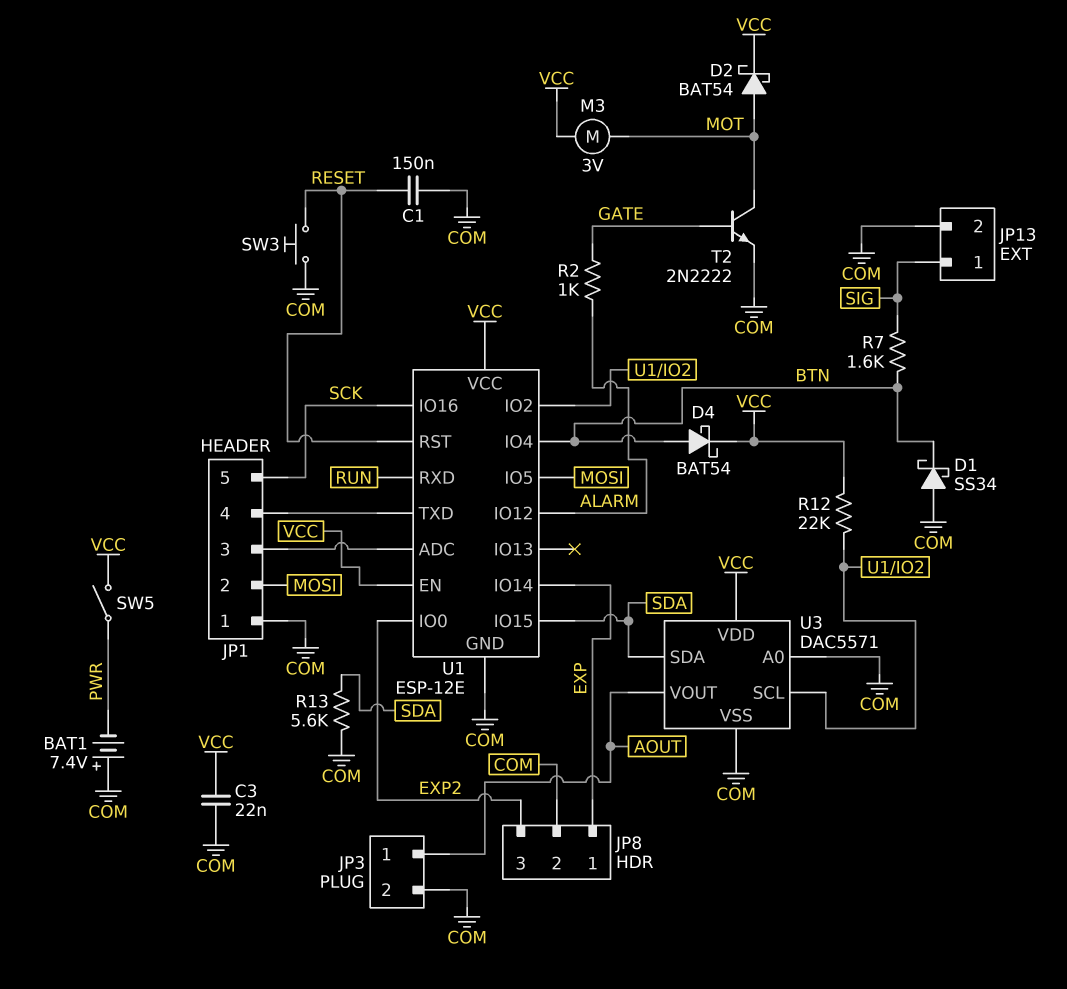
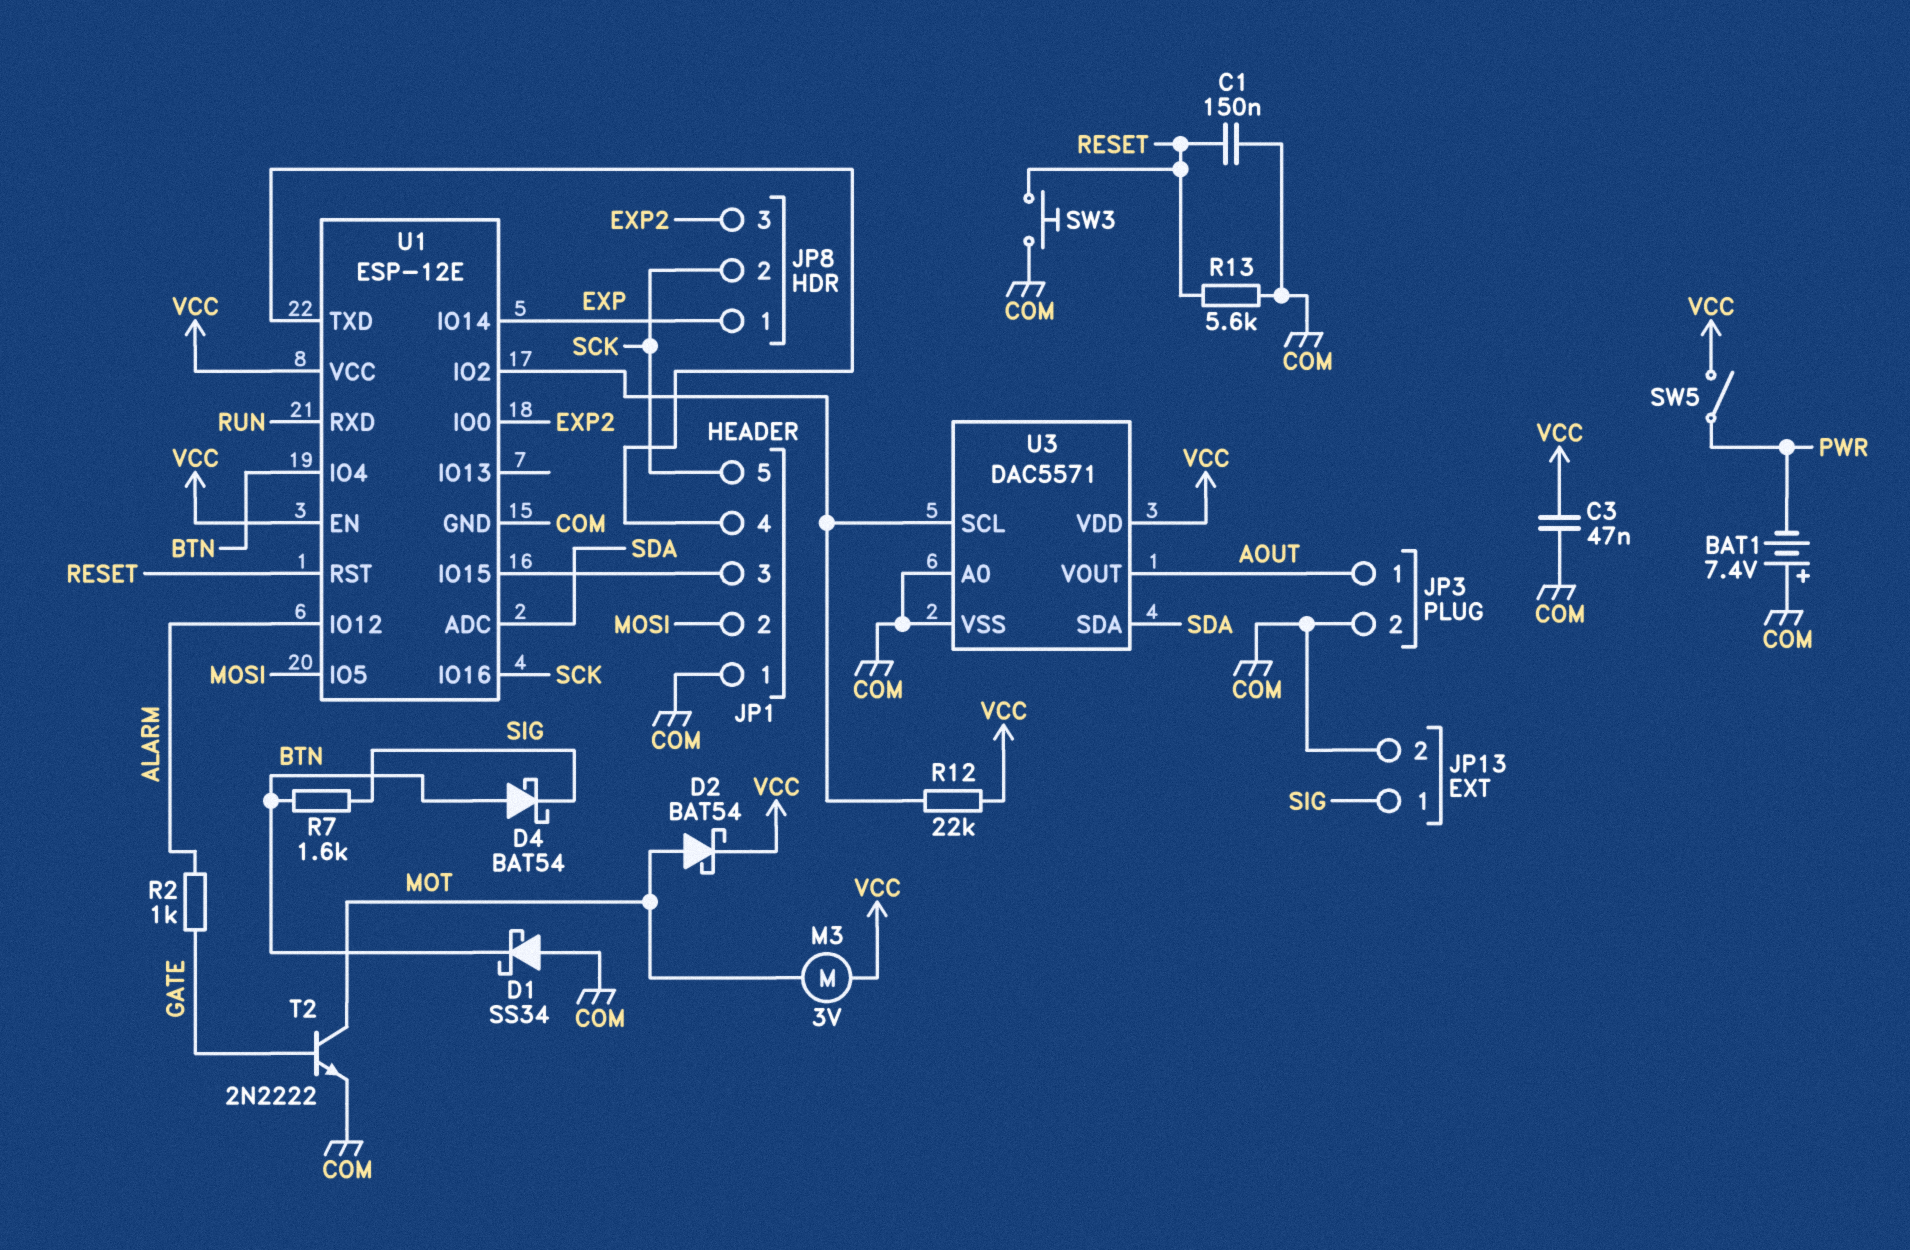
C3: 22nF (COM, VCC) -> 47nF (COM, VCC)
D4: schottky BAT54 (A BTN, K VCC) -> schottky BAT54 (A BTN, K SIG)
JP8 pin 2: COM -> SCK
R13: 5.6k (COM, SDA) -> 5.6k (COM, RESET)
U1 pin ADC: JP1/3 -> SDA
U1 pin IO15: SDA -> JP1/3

* * *

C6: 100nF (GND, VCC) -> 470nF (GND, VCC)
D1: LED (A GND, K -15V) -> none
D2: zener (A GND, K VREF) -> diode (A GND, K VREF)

● **What to do**: Return, word for word, the lines of the data above from the line with "R13: 5.6k (COM, SDA) -> 5.6k (COM, RESET)" through the line with "U1 pin IO15: SDA -> JP1/3", inclusive.

● **Result**:
R13: 5.6k (COM, SDA) -> 5.6k (COM, RESET)
U1 pin ADC: JP1/3 -> SDA
U1 pin IO15: SDA -> JP1/3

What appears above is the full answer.